> **To do**
Leave every image out, and print the remaining lines below exactly.

> **Dataset excerpts**
****************
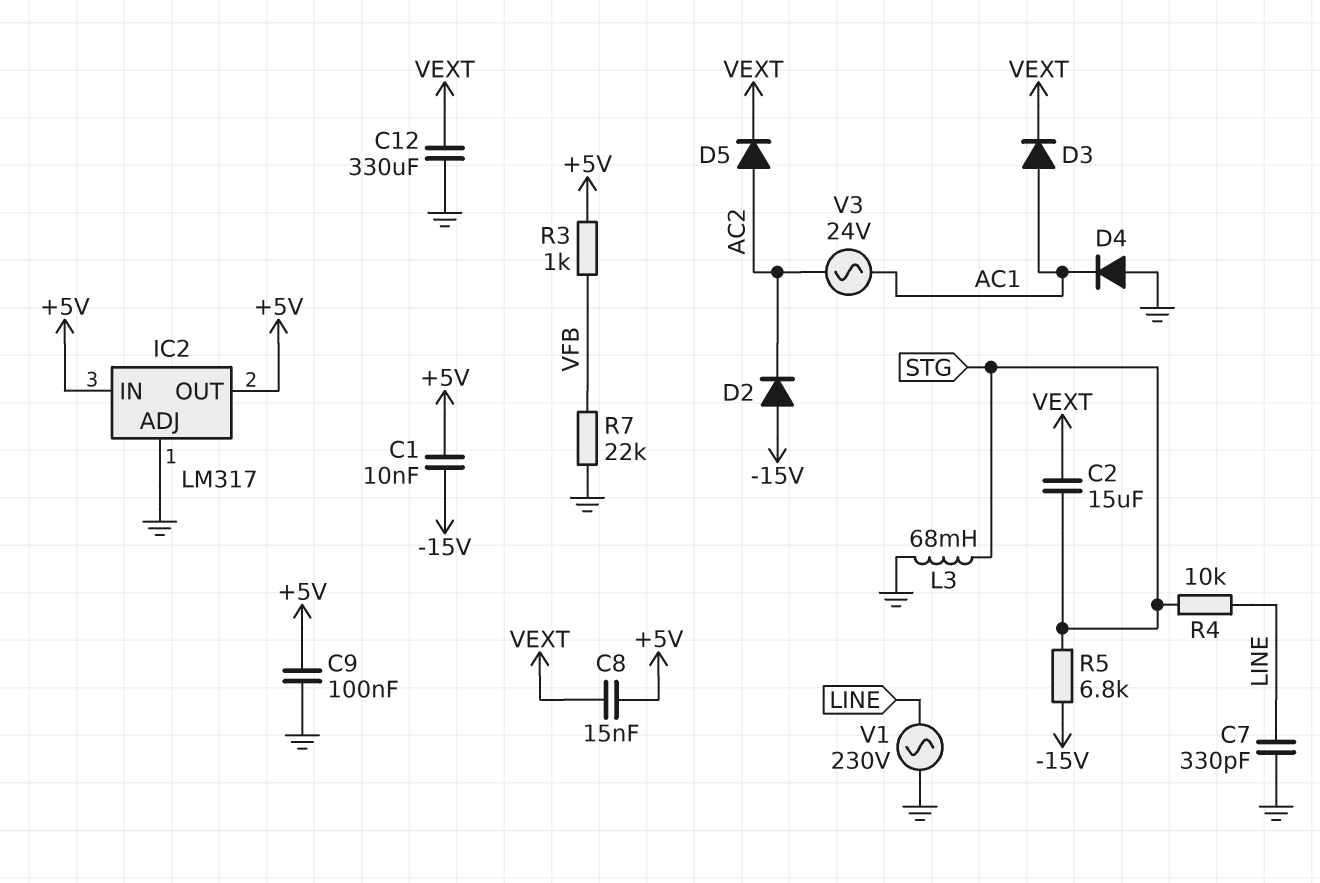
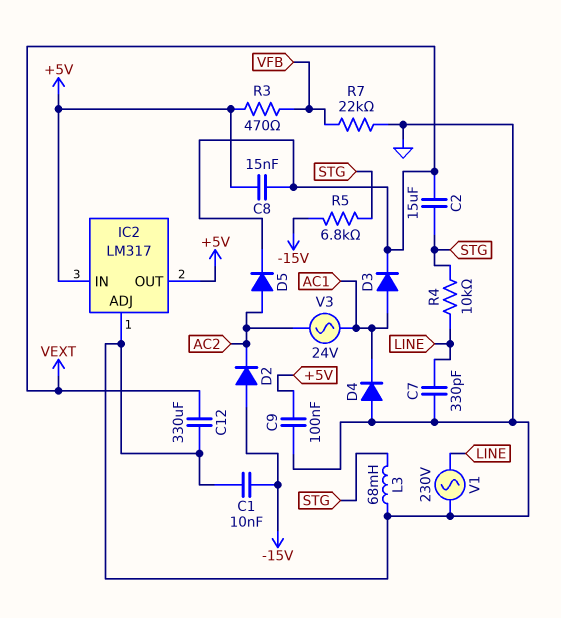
C1: 10nF (+5V, -15V) -> 10nF (-15V, GND)
R3: 1k (+5V, VFB) -> 470 (+5V, VFB)

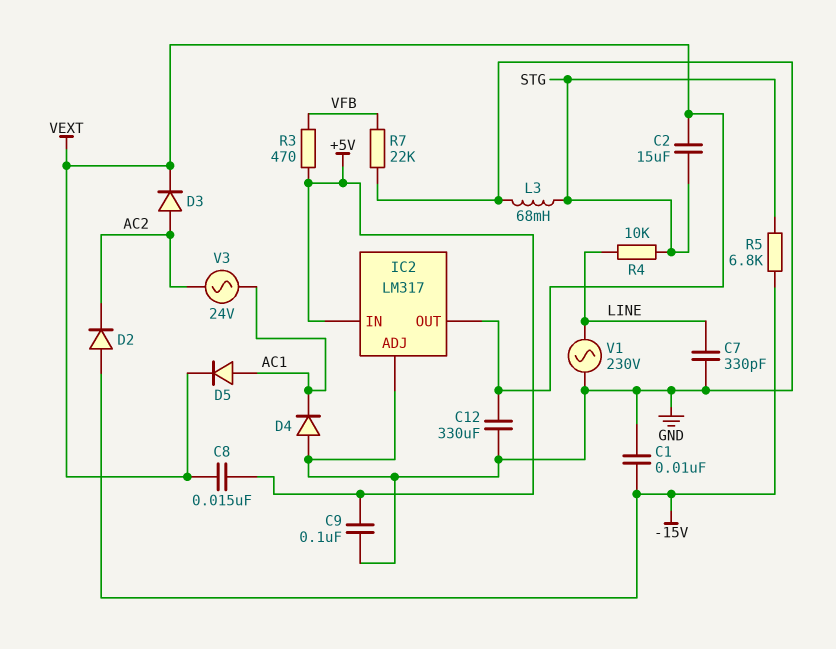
D3: diode (A AC1, K VEXT) -> diode (A AC2, K VEXT)
D5: diode (A AC2, K VEXT) -> diode (A AC1, K VEXT)
IC2 pin OUT: +5V -> VEXT

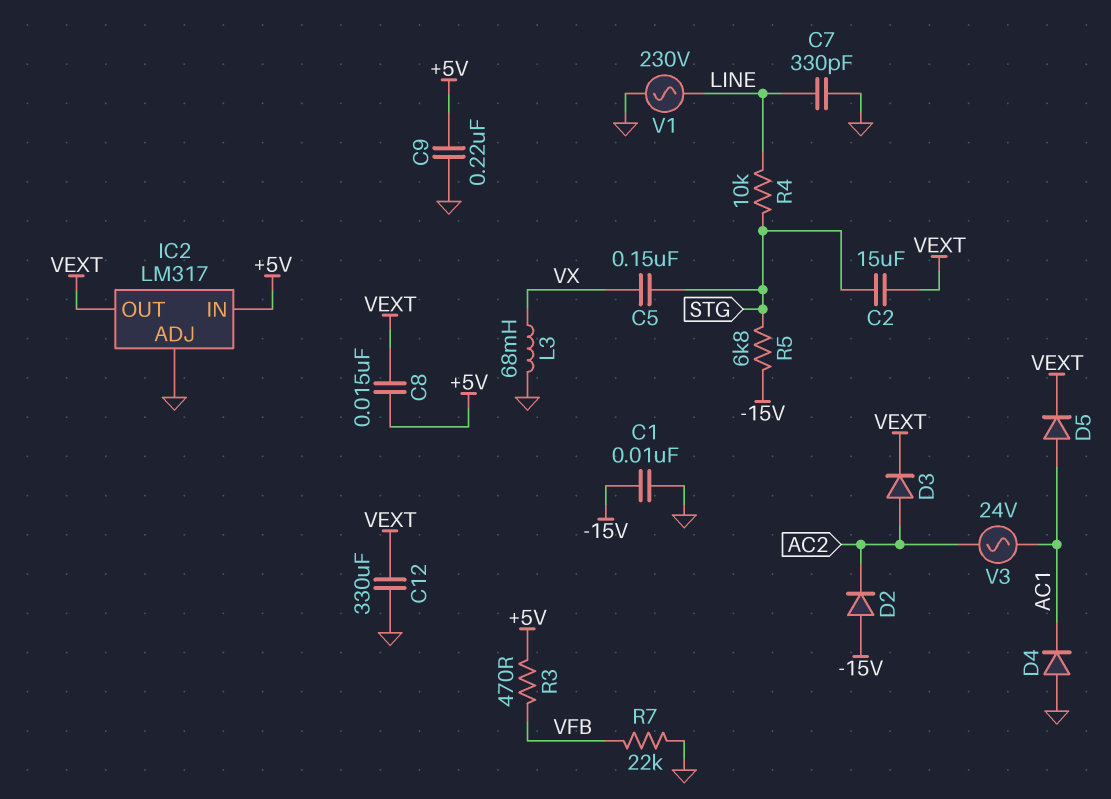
C5: none -> 150nF (STG, VX)
C9: 100nF (+5V, GND) -> 220nF (+5V, GND)
L3: 68mH (GND, STG) -> 68mH (GND, VX)

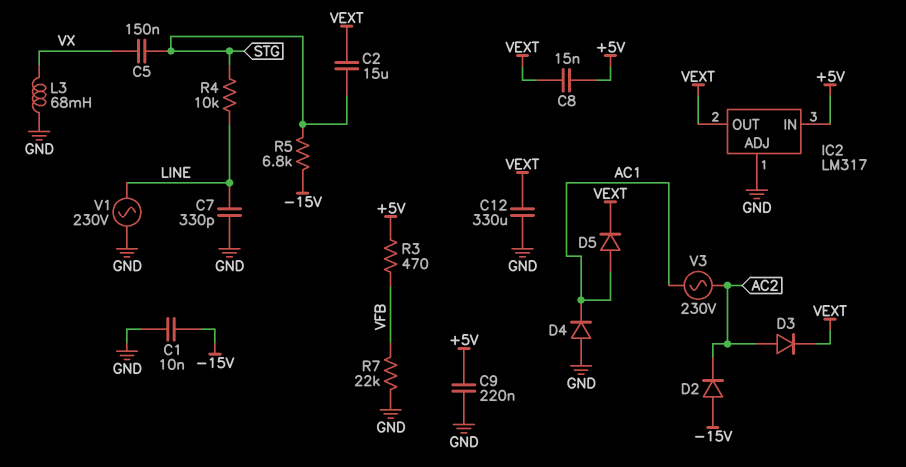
V3: AC 24V (AC1, AC2) -> AC 230V (AC1, AC2)

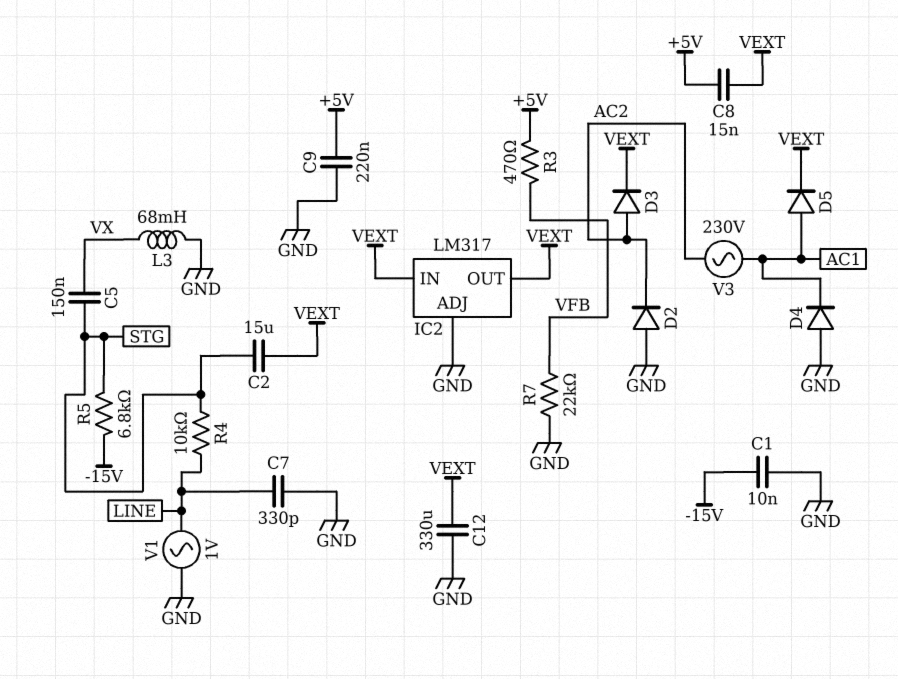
D2: diode (A -15V, K AC2) -> diode (A GND, K AC2)
IC2 pin IN: +5V -> VEXT
V1: AC 230V (GND, LINE) -> AC 1V (GND, LINE)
****************
> **Result**
C1: 10nF (+5V, -15V) -> 10nF (-15V, GND)
R3: 1k (+5V, VFB) -> 470 (+5V, VFB)

D3: diode (A AC1, K VEXT) -> diode (A AC2, K VEXT)
D5: diode (A AC2, K VEXT) -> diode (A AC1, K VEXT)
IC2 pin OUT: +5V -> VEXT

C5: none -> 150nF (STG, VX)
C9: 100nF (+5V, GND) -> 220nF (+5V, GND)
L3: 68mH (GND, STG) -> 68mH (GND, VX)

V3: AC 24V (AC1, AC2) -> AC 230V (AC1, AC2)

D2: diode (A -15V, K AC2) -> diode (A GND, K AC2)
IC2 pin IN: +5V -> VEXT
V1: AC 230V (GND, LINE) -> AC 1V (GND, LINE)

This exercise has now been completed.